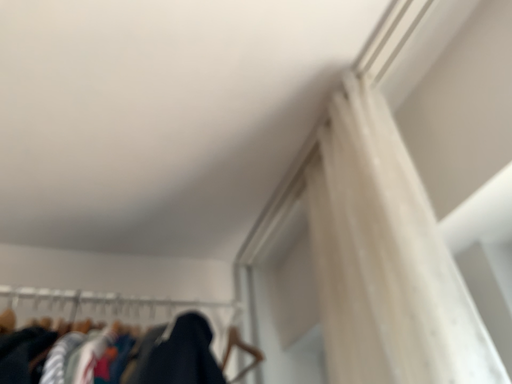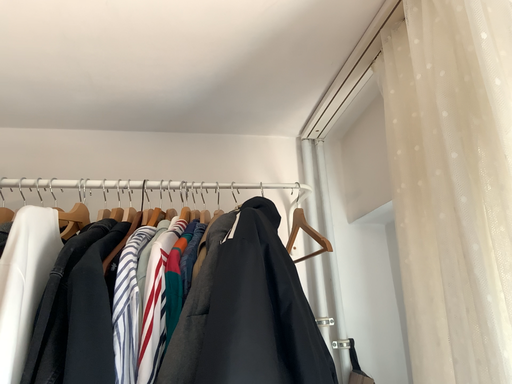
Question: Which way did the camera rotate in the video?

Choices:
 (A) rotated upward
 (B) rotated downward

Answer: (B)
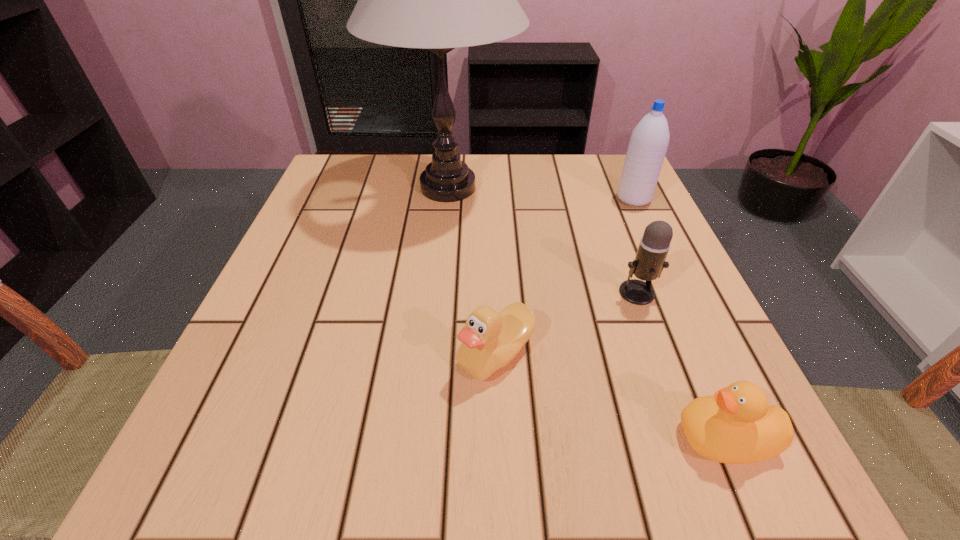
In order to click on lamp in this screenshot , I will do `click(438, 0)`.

----

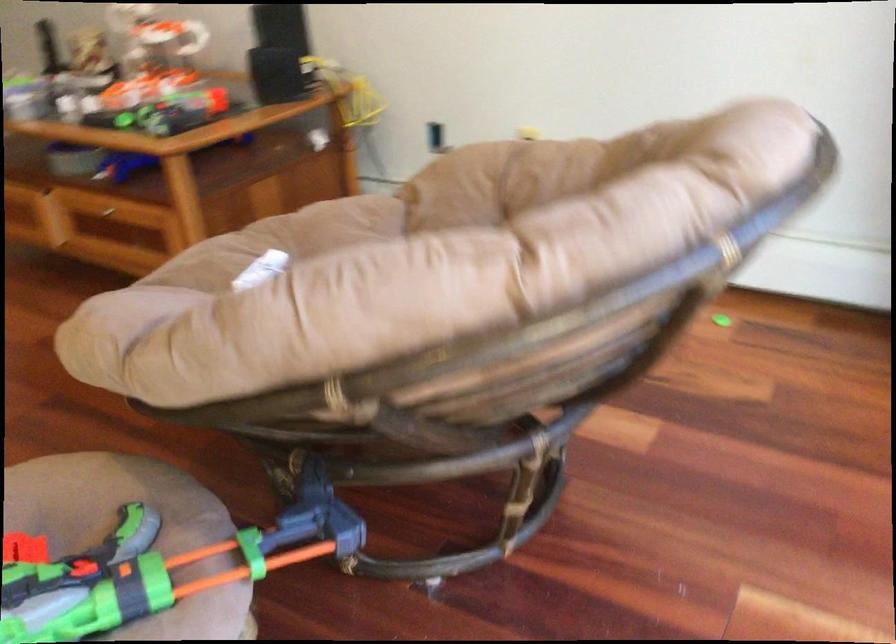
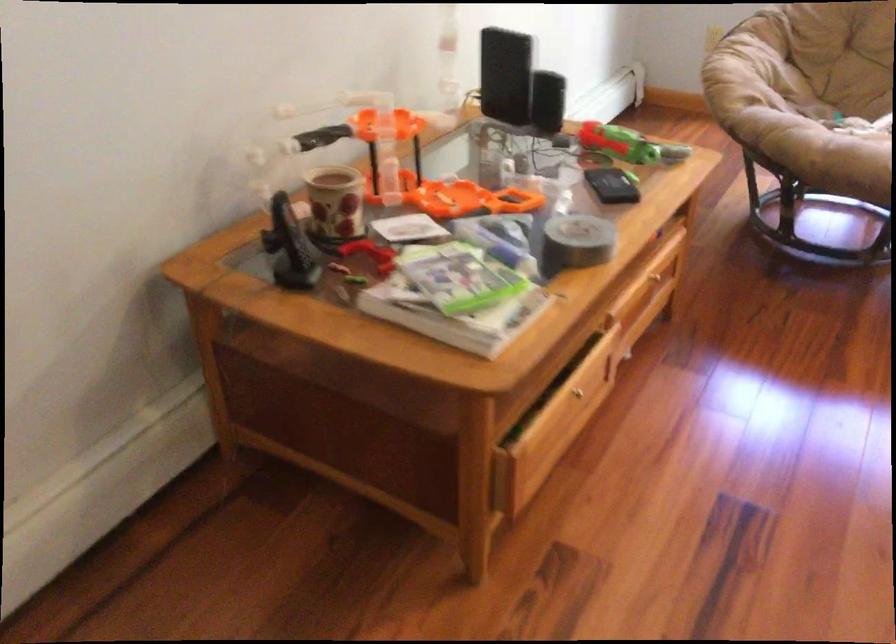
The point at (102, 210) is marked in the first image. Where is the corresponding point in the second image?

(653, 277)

----

Work to be completed: Can you copy the data from the line containing "Question: Which way" through the line containing "Answer: (B)", both included, with nothing changed?

Solution below:
Question: Which way did the camera rotate in the video?

Choices:
 (A) rotated upward
 (B) rotated downward

Answer: (B)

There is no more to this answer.